◆ **Required action**: What lines of the data below hold "none"? Show them.

### Data excerpts ###

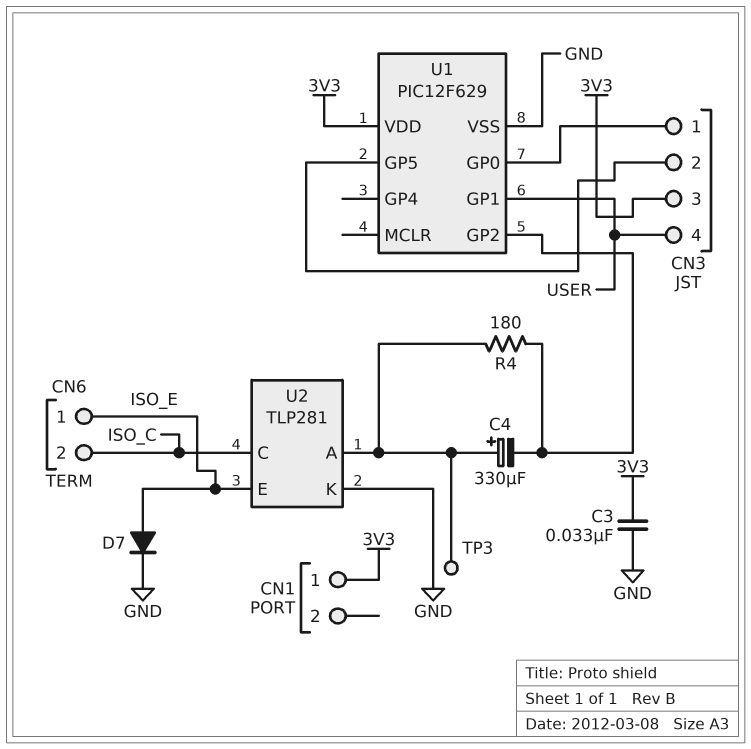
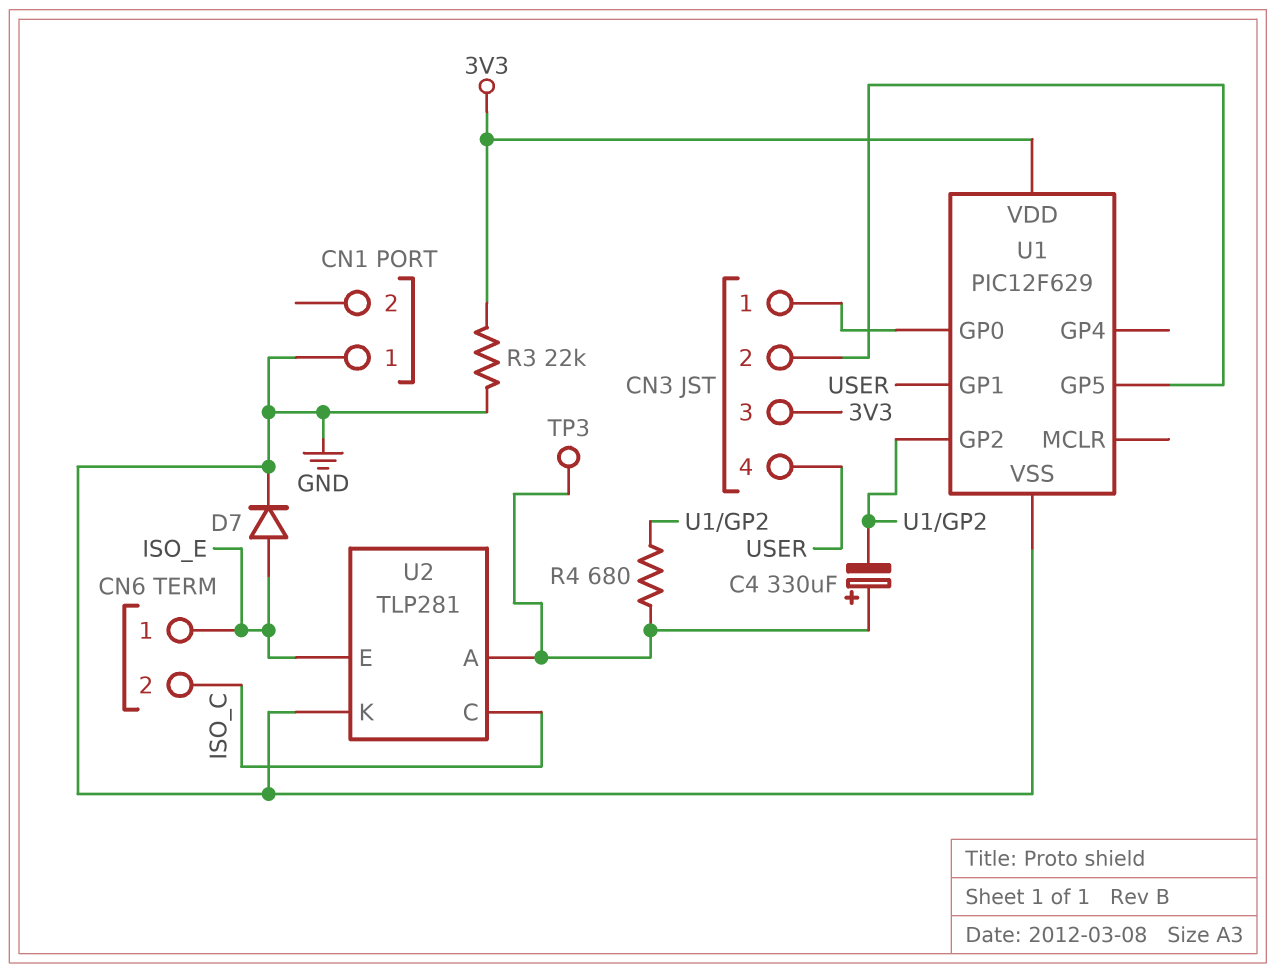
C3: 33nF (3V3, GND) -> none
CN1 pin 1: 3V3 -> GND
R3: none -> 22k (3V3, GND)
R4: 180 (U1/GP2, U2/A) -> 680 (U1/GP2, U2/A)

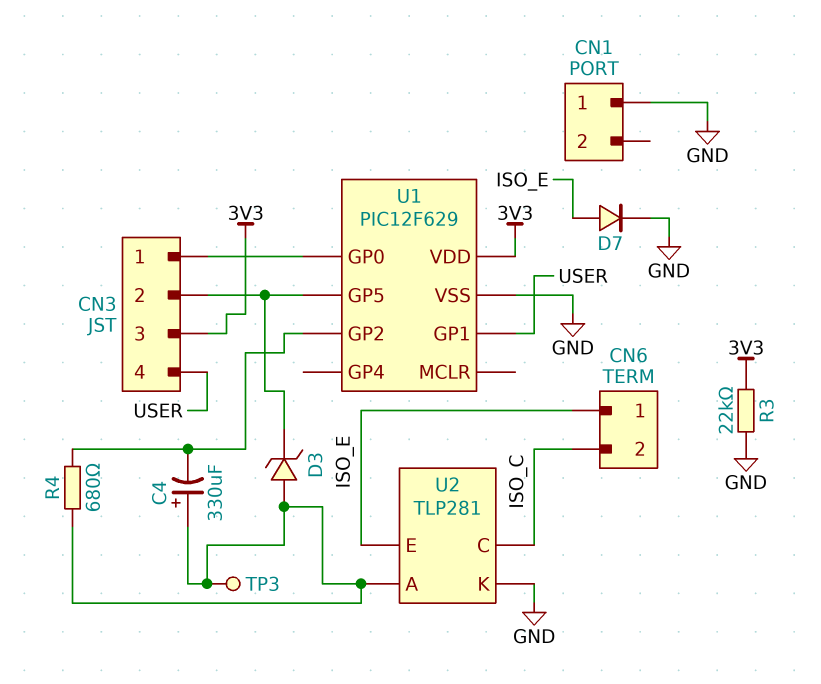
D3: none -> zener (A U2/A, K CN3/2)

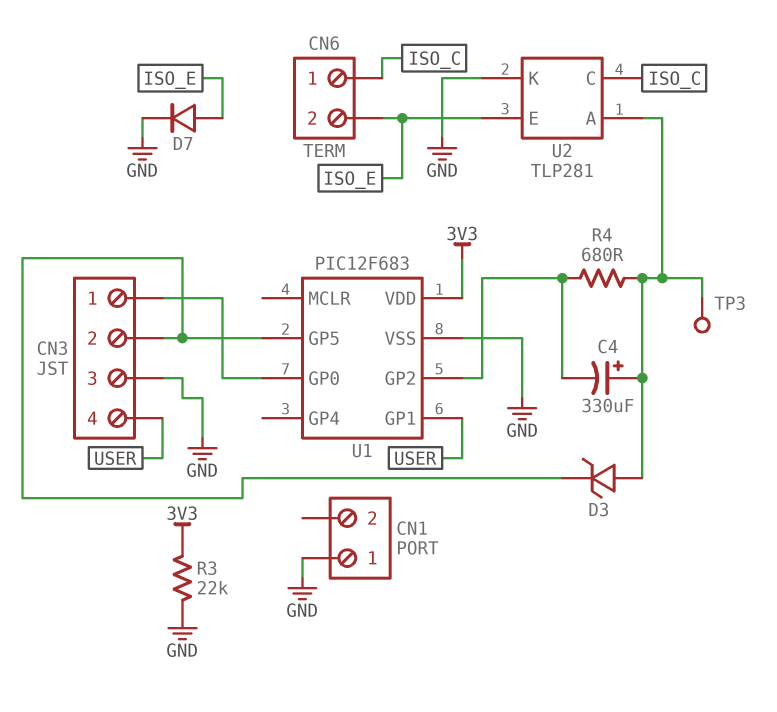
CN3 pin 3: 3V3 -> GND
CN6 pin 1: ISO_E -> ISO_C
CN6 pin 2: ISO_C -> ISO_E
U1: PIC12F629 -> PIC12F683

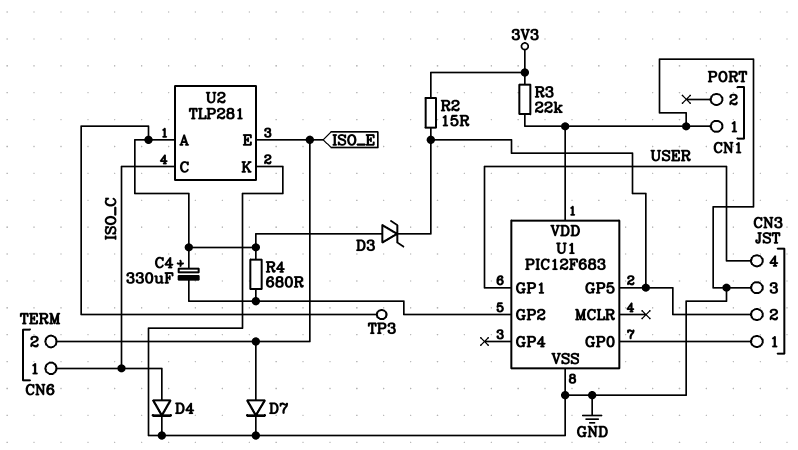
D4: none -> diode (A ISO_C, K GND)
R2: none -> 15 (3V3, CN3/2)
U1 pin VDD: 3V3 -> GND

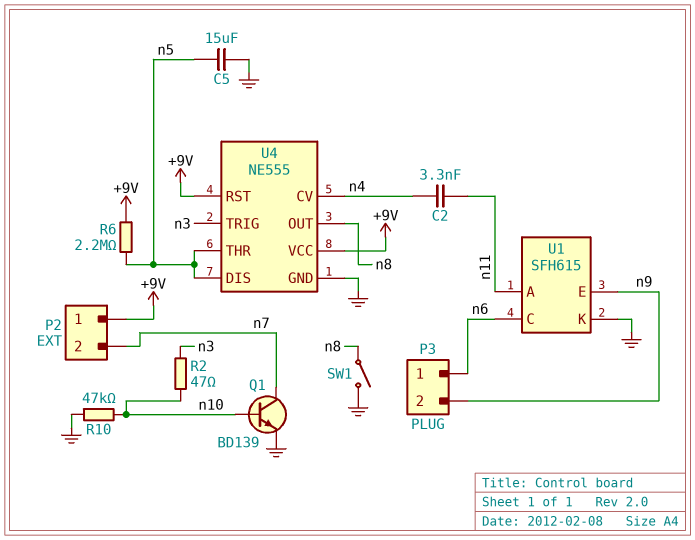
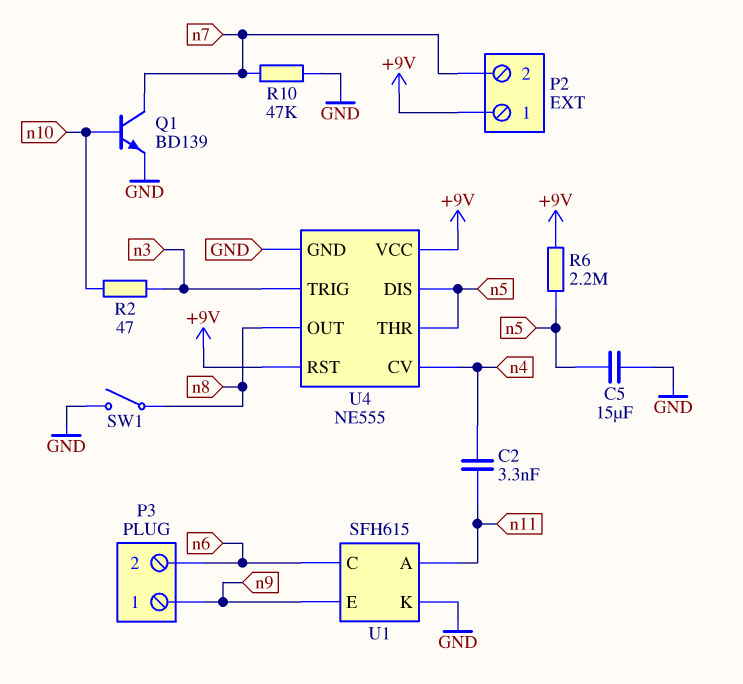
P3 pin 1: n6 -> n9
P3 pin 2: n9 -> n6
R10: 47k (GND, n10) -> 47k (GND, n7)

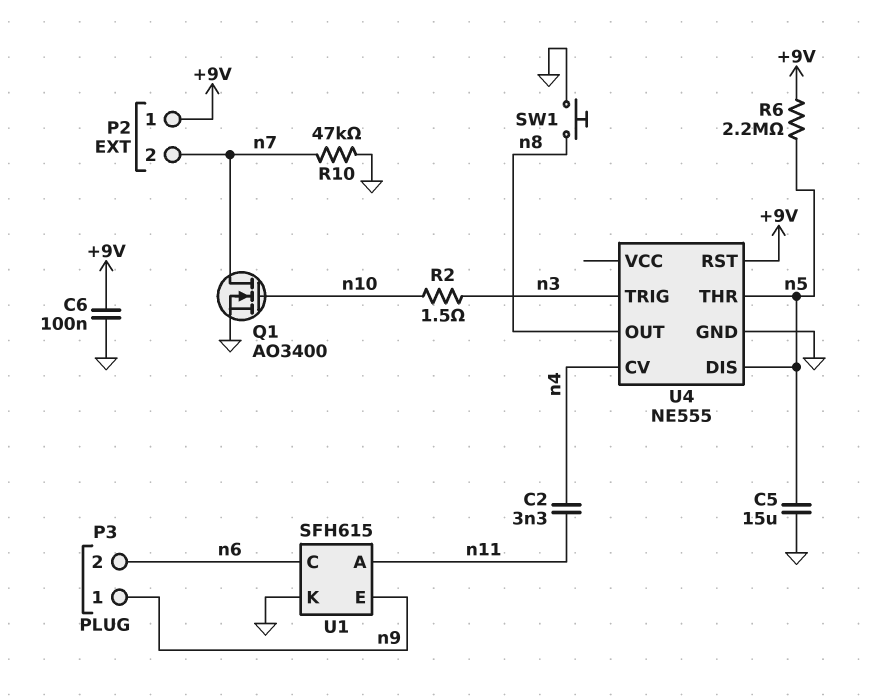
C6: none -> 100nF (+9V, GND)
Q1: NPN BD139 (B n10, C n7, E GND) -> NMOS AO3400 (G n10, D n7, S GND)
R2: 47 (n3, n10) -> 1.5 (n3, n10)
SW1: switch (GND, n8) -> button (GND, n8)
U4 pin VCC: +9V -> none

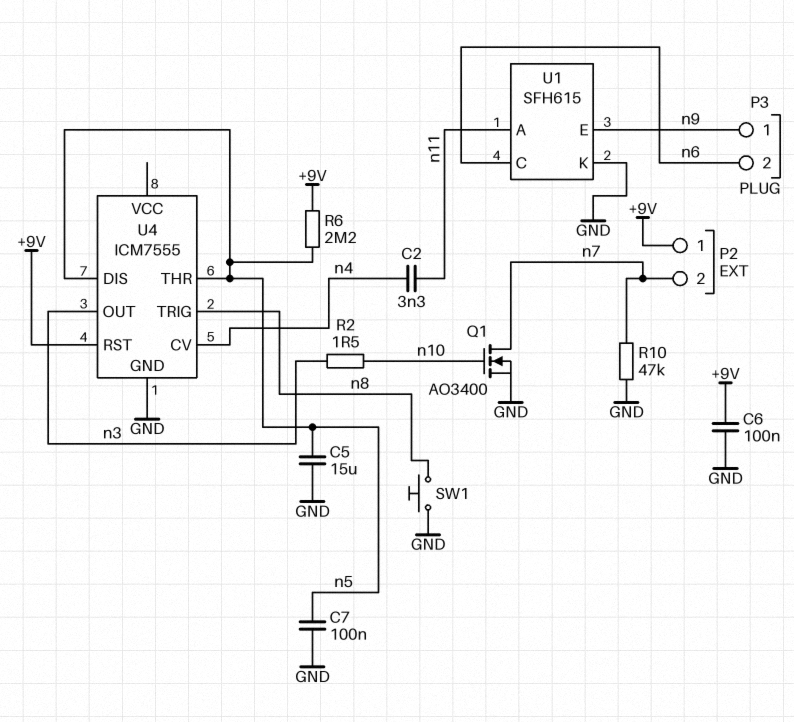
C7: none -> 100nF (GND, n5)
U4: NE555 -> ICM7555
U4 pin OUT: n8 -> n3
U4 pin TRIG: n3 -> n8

###

◆ **Result for this exercise**:
C3: 33nF (3V3, GND) -> none
R3: none -> 22k (3V3, GND)
D3: none -> zener (A U2/A, K CN3/2)
D4: none -> diode (A ISO_C, K GND)
R2: none -> 15 (3V3, CN3/2)
C6: none -> 100nF (+9V, GND)
U4 pin VCC: +9V -> none
C7: none -> 100nF (GND, n5)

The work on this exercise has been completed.